Dataset entries Start Marker

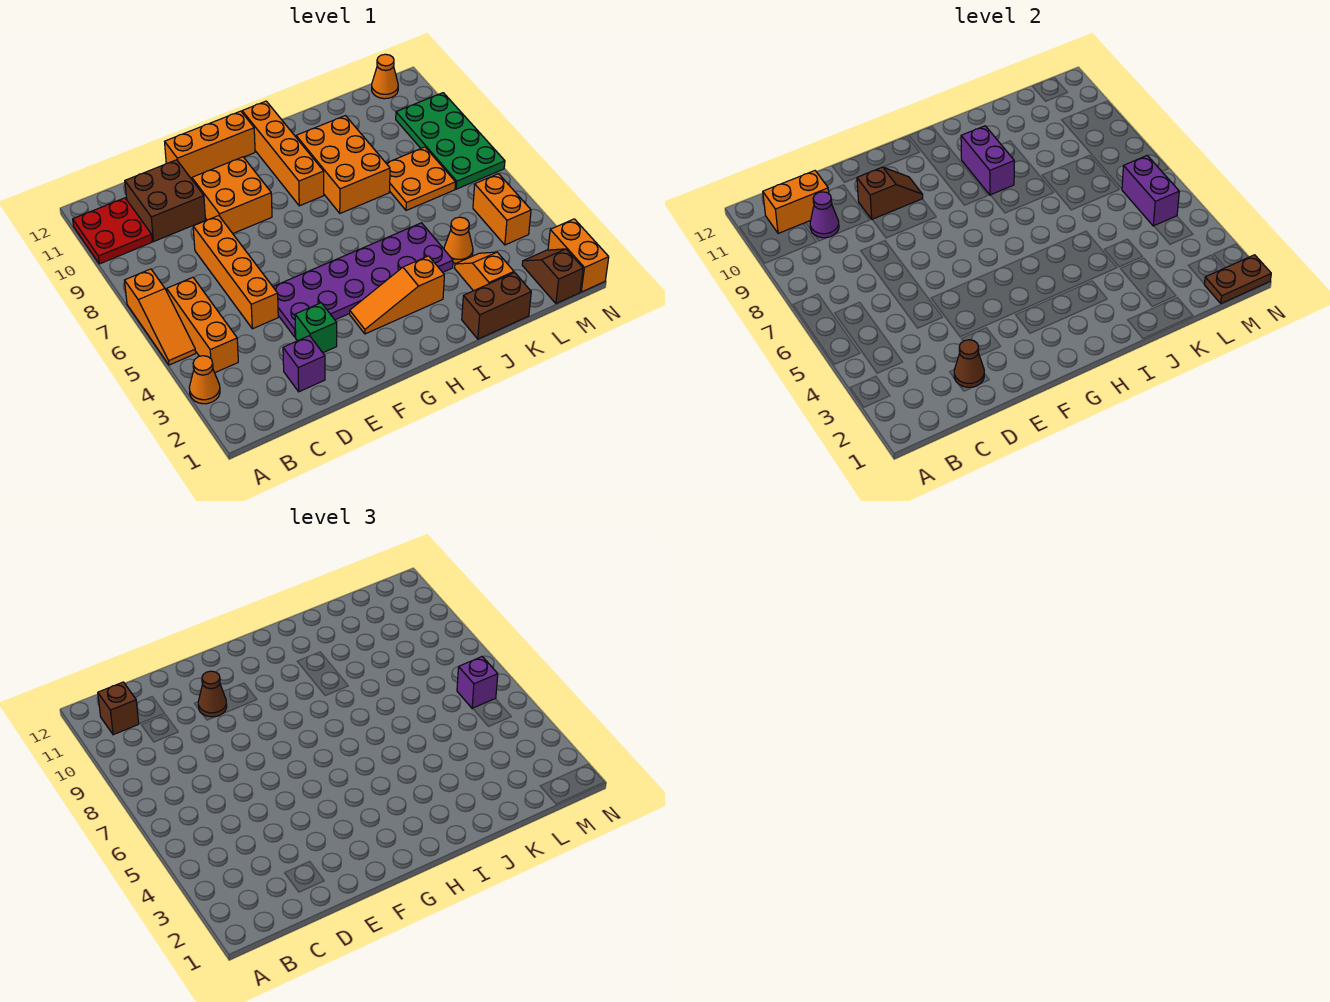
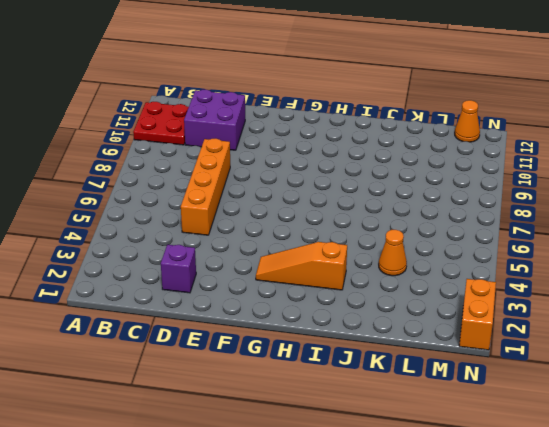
purple brick C10:D11 level 1 -> brown brick C10:D11 level 1
none -> orange cone A3 level 1
none -> orange slope A5:A7 level 1 top 7
none -> orange brick B4:B6 level 1
none -> green brick E3 level 1

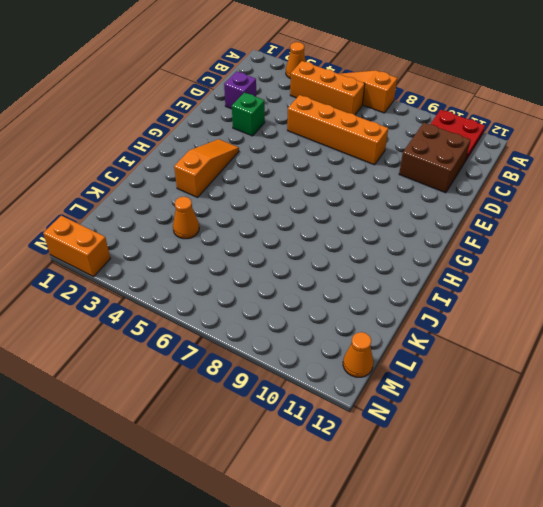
none -> purple plate E4:J5 level 1
none -> orange brick E9:F10 level 1
none -> orange brick E12:G12 level 1
none -> orange brick H9:H12 level 1

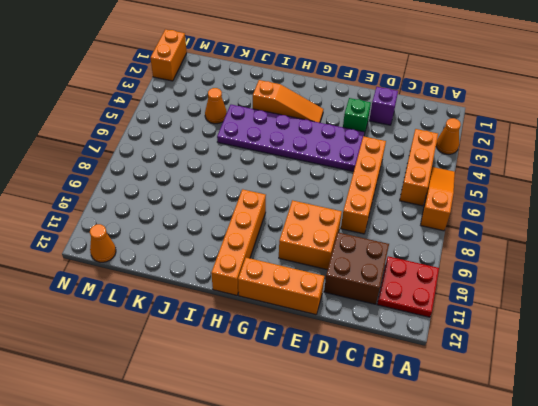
none -> orange brick I8:J10 level 1
none -> brown brick J1:K1 level 1
none -> orange slope K2:K3 level 1 top 2
none -> orange plate K7:L8 level 1

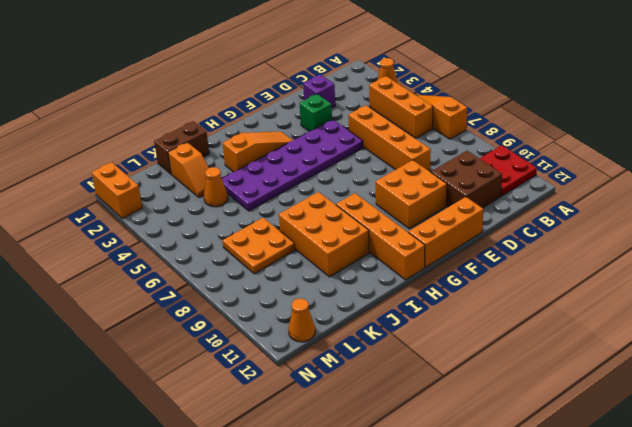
none -> brown slope M1:M2 level 1 top 1
none -> orange brick M4:M5 level 1
none -> green plate M7:N10 level 1
none -> orange brick B11:C11 level 2

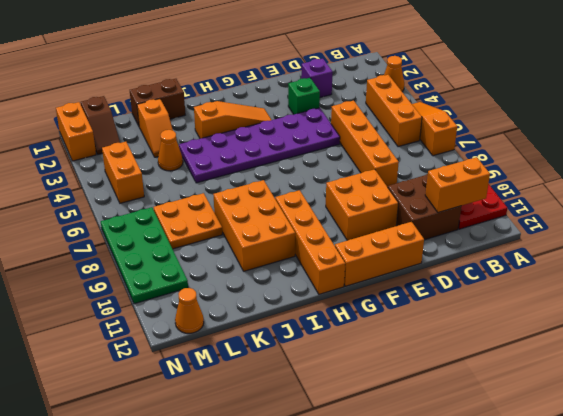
none -> purple cone C10 level 2
none -> brown cone D2 level 2
none -> brown slope E10:F10 level 2 top E
none -> purple brick I9:I10 level 2

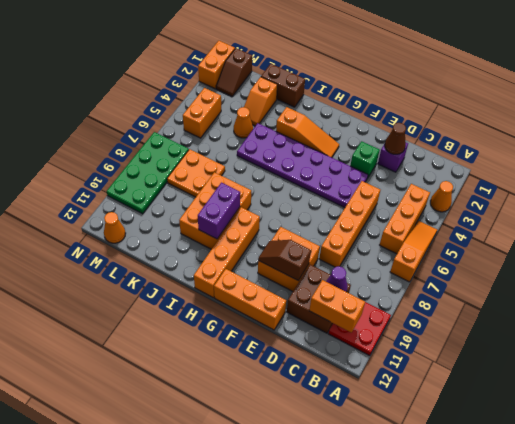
none -> brown plate M1:N1 level 2
none -> purple brick M5:M6 level 2
none -> brown brick B11 level 3
none -> brown cone E10 level 3

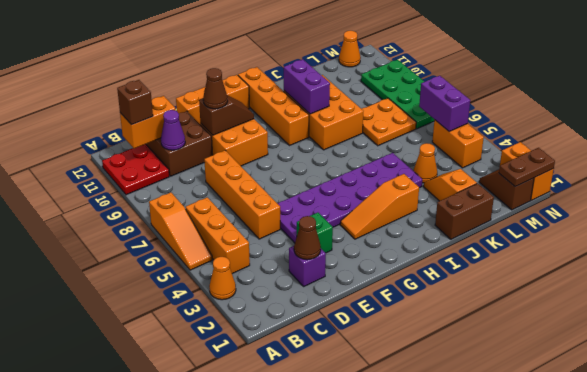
none -> purple brick M6 level 3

Dataset entries End Marker

* [Aim of the exercise]:
Your task is to copy each line of the data above that holds "slope".

* [Output of the exercise]:
none -> orange slope A5:A7 level 1 top 7
none -> orange slope K2:K3 level 1 top 2
none -> brown slope M1:M2 level 1 top 1
none -> brown slope E10:F10 level 2 top E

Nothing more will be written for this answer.